=== Begin Enclosure ===

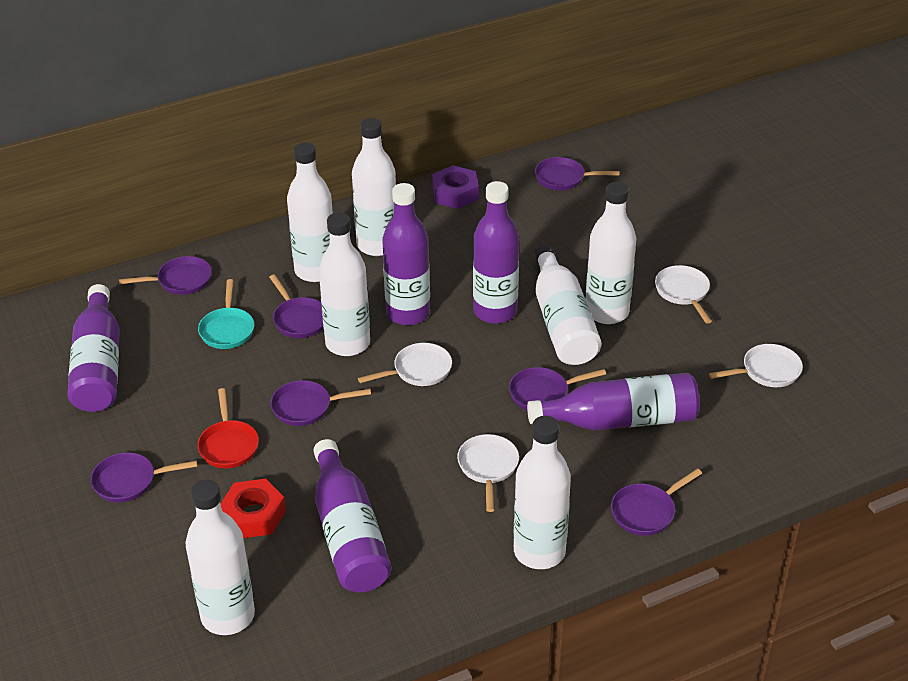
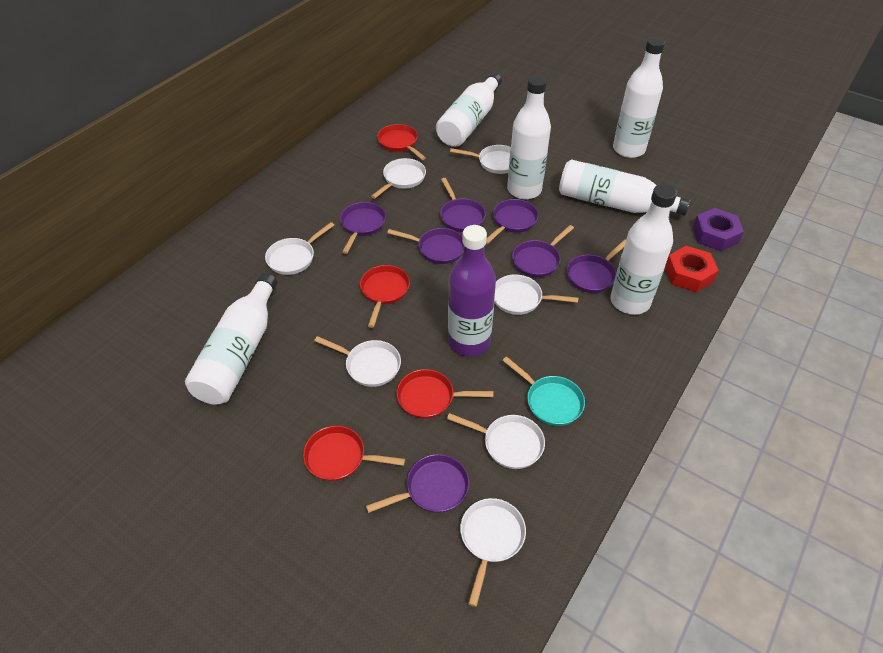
purple bottle: 5 -> 1
red pan: 1 -> 4
white bottle: 7 -> 6
white pan: 4 -> 7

=== End Enclosure ===

# [Your task]
Hand back the data above exactly, with no images.

# [Solution]
purple bottle: 5 -> 1
red pan: 1 -> 4
white bottle: 7 -> 6
white pan: 4 -> 7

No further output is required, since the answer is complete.